Your objective — When writing out the entries below, keep only the lines from the line with "C8: 3.3nF (COM, RESET) -> 68nF (COM, RESET)" to the line with "U6 pin SDA: SCL -> SDA", both included, exactly as they are, and leave the pictures aside.

Data records —
Start of Block
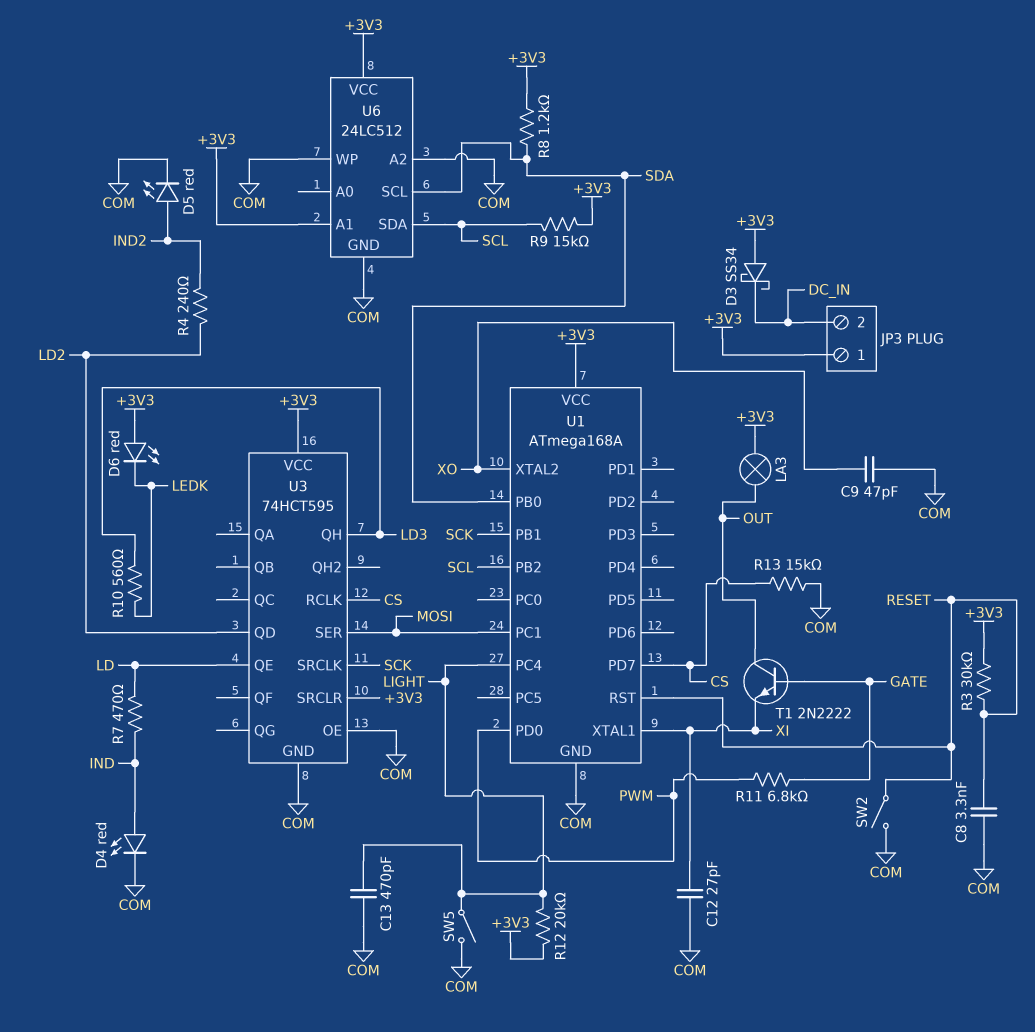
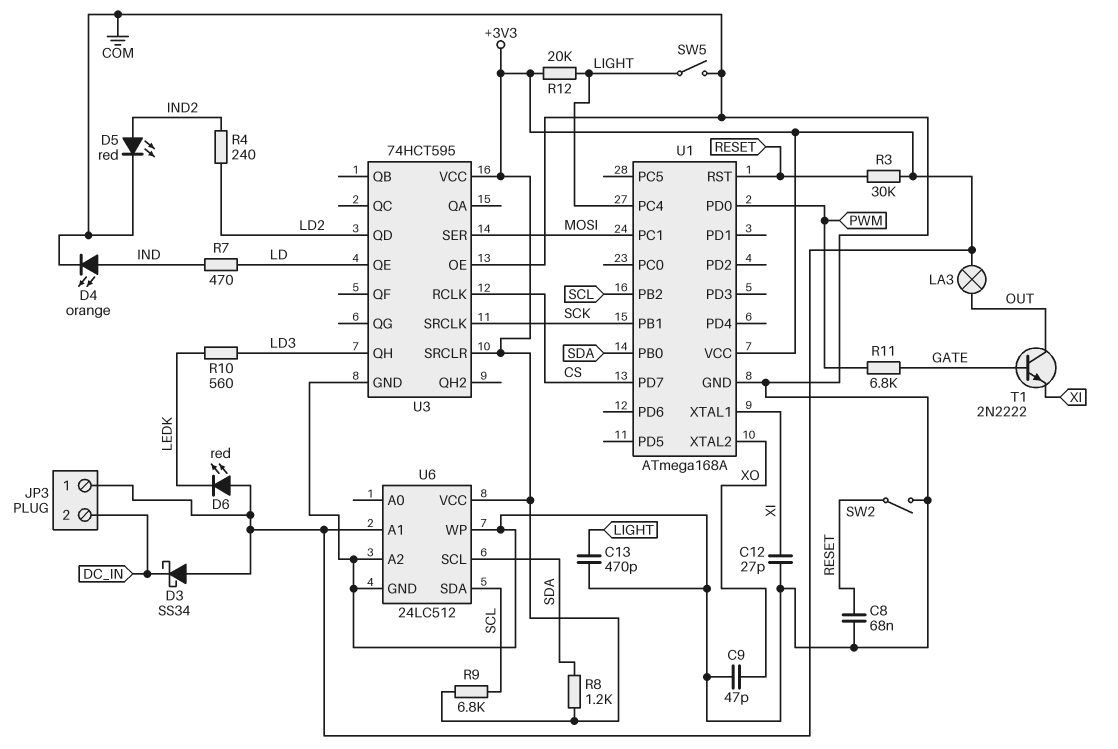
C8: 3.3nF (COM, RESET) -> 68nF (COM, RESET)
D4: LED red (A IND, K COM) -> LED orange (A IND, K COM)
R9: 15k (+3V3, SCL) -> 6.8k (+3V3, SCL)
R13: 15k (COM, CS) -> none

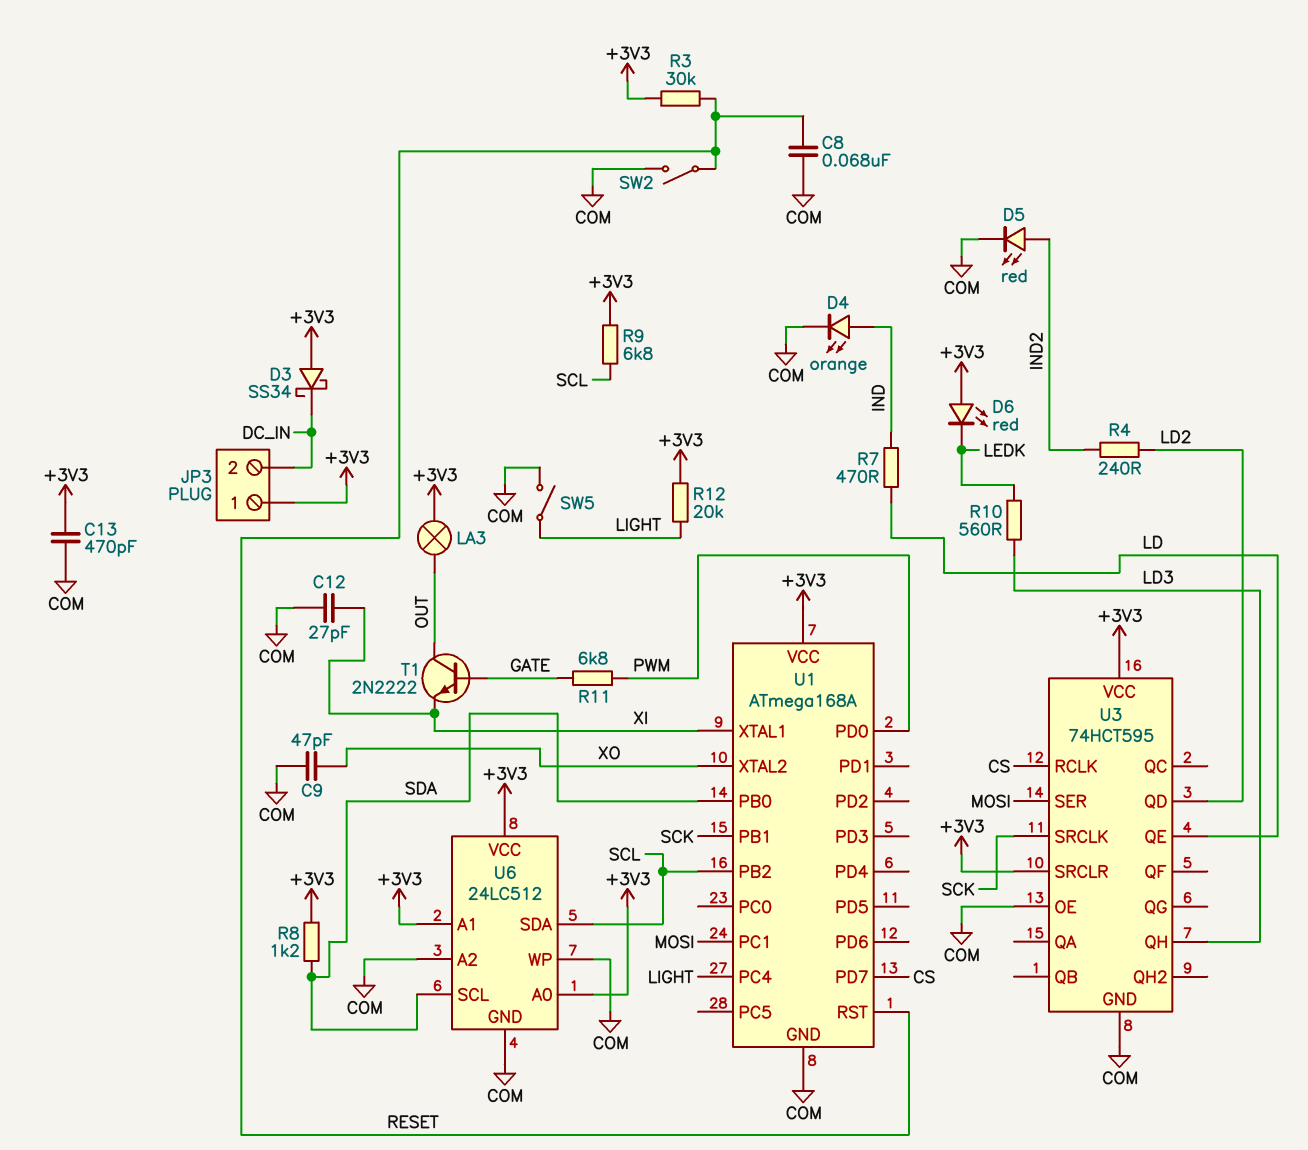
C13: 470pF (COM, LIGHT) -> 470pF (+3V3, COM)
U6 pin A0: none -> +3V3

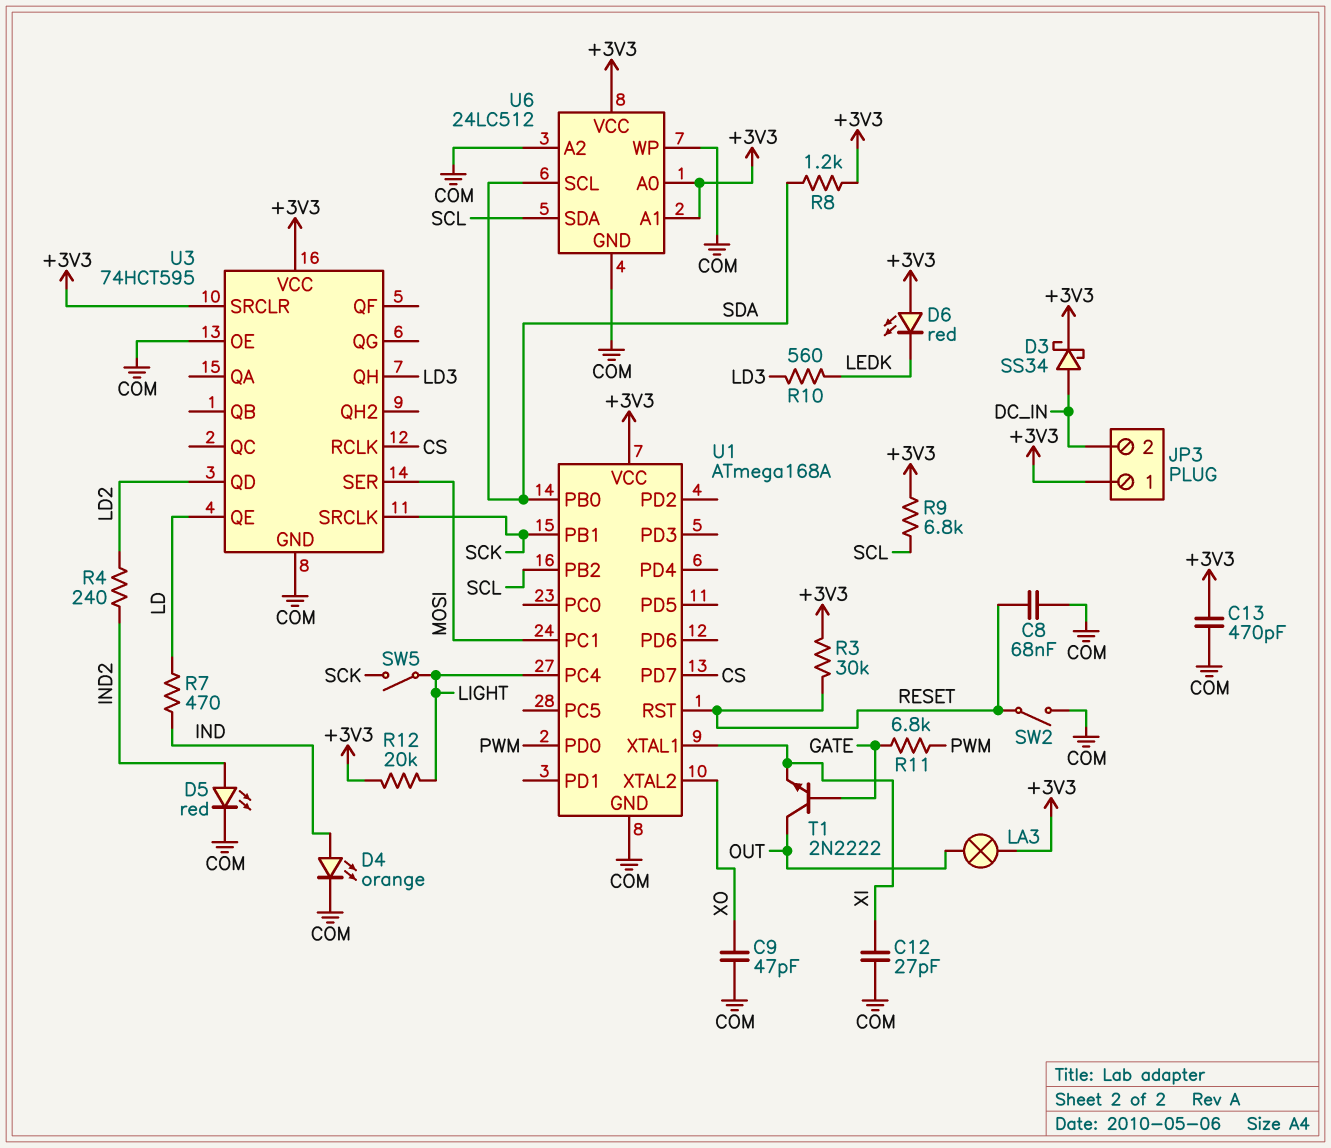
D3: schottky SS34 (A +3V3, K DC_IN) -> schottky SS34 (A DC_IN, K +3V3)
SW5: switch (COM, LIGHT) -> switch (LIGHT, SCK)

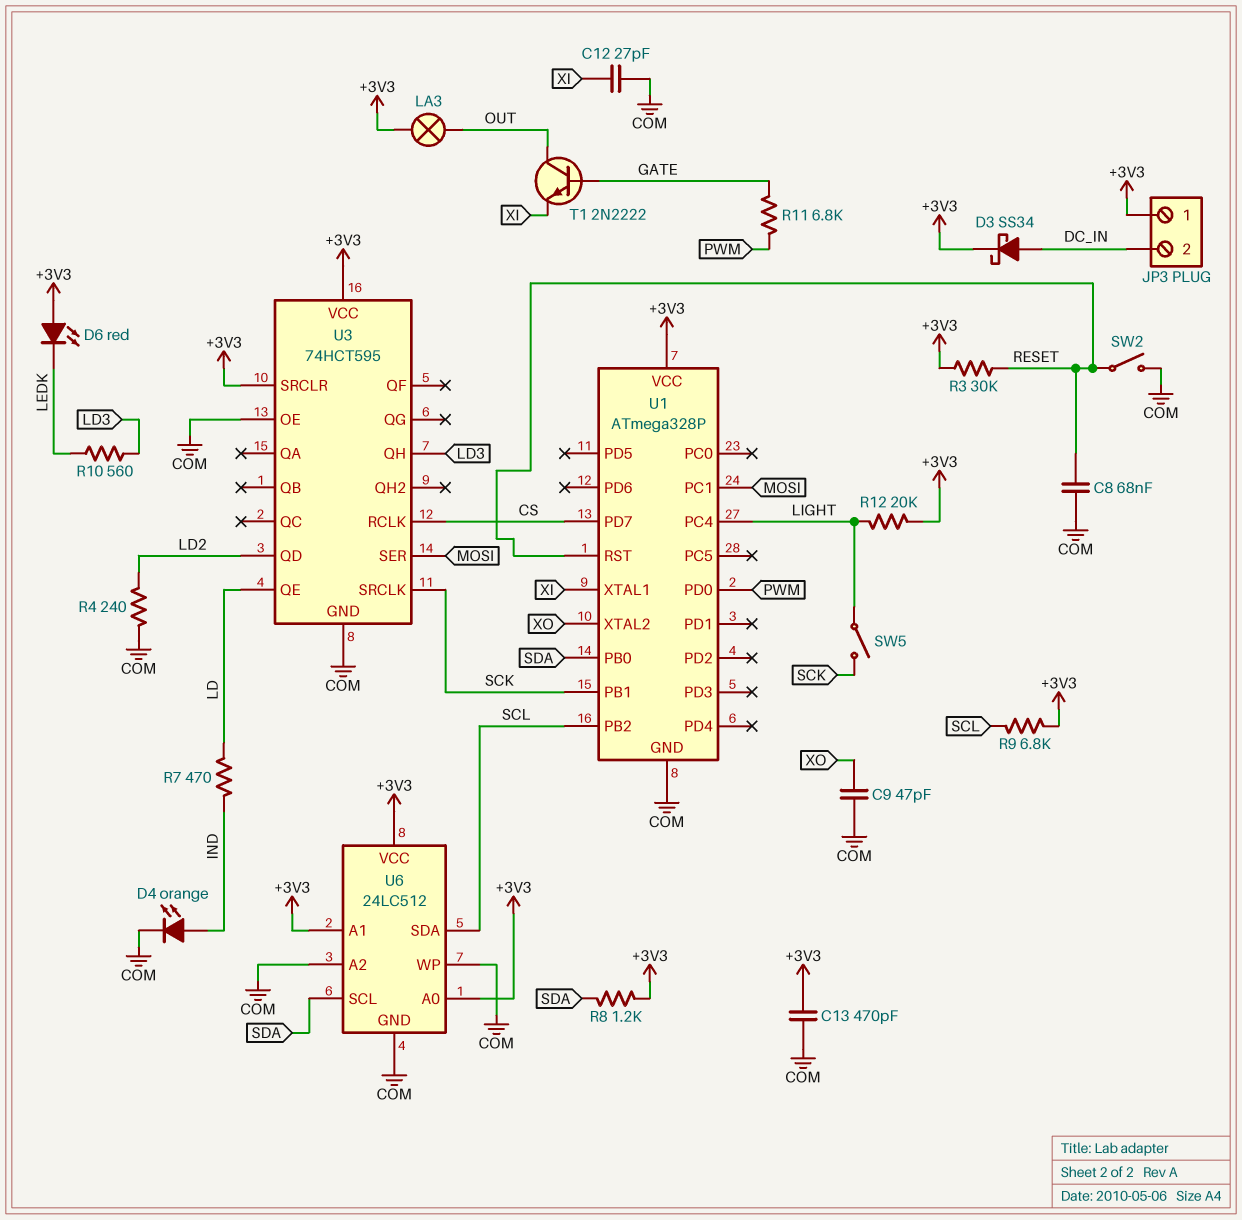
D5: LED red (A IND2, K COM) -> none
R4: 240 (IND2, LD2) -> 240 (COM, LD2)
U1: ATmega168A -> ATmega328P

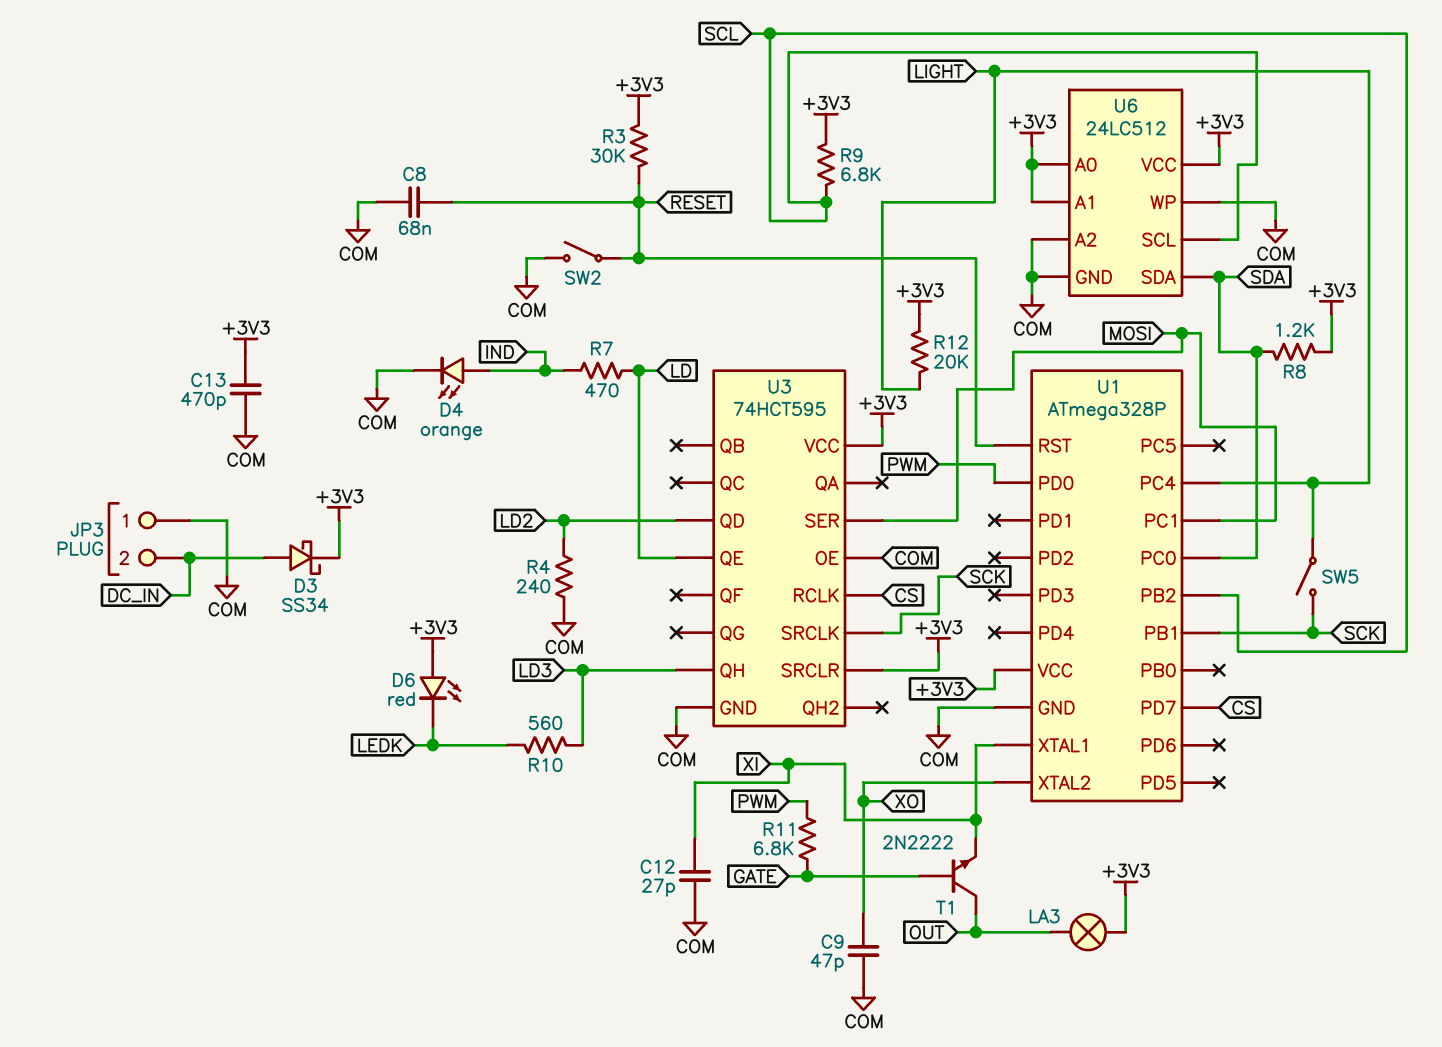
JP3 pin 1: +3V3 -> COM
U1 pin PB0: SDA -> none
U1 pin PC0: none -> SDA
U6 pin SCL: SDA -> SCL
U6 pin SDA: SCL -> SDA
End of Block
Start of Block
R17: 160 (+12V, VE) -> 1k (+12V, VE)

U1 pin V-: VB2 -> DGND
End of Block
Reply —
C8: 3.3nF (COM, RESET) -> 68nF (COM, RESET)
D4: LED red (A IND, K COM) -> LED orange (A IND, K COM)
R9: 15k (+3V3, SCL) -> 6.8k (+3V3, SCL)
R13: 15k (COM, CS) -> none

C13: 470pF (COM, LIGHT) -> 470pF (+3V3, COM)
U6 pin A0: none -> +3V3

D3: schottky SS34 (A +3V3, K DC_IN) -> schottky SS34 (A DC_IN, K +3V3)
SW5: switch (COM, LIGHT) -> switch (LIGHT, SCK)

D5: LED red (A IND2, K COM) -> none
R4: 240 (IND2, LD2) -> 240 (COM, LD2)
U1: ATmega168A -> ATmega328P

JP3 pin 1: +3V3 -> COM
U1 pin PB0: SDA -> none
U1 pin PC0: none -> SDA
U6 pin SCL: SDA -> SCL
U6 pin SDA: SCL -> SDA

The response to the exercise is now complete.